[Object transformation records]
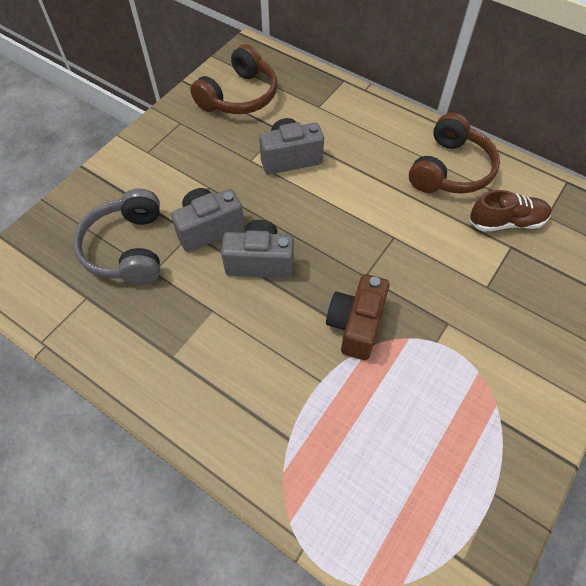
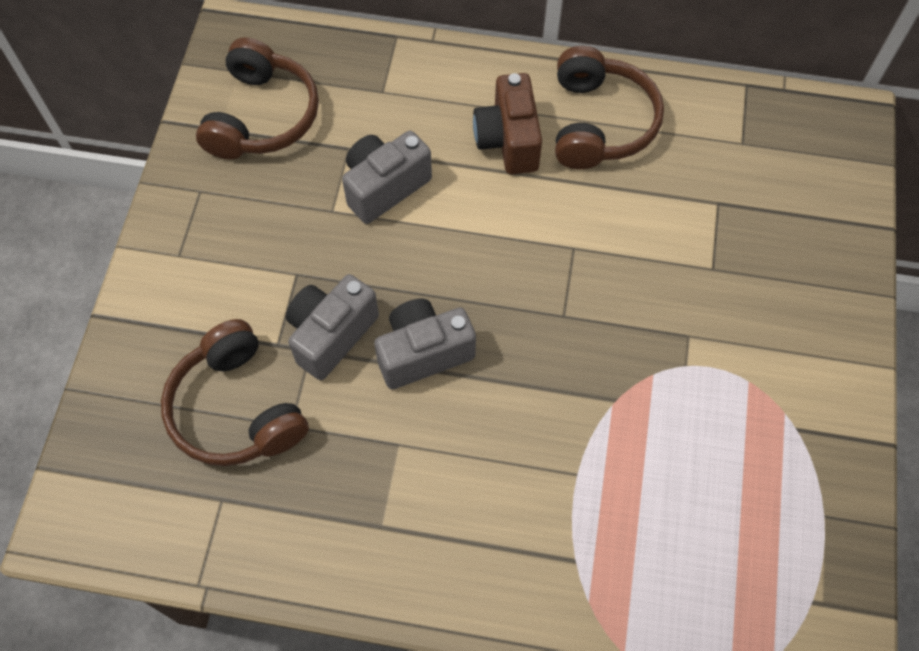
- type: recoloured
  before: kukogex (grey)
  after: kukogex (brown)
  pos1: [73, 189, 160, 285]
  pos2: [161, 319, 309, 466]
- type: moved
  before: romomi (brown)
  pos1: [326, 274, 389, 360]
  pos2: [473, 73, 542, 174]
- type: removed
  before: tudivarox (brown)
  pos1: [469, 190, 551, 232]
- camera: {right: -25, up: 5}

» **Exercise requirements**: Output a precise copy of the entries, leaving the images out.

» **Answer area**:
- type: recoloured
  before: kukogex (grey)
  after: kukogex (brown)
  pos1: [73, 189, 160, 285]
  pos2: [161, 319, 309, 466]
- type: moved
  before: romomi (brown)
  pos1: [326, 274, 389, 360]
  pos2: [473, 73, 542, 174]
- type: removed
  before: tudivarox (brown)
  pos1: [469, 190, 551, 232]
- camera: {right: -25, up: 5}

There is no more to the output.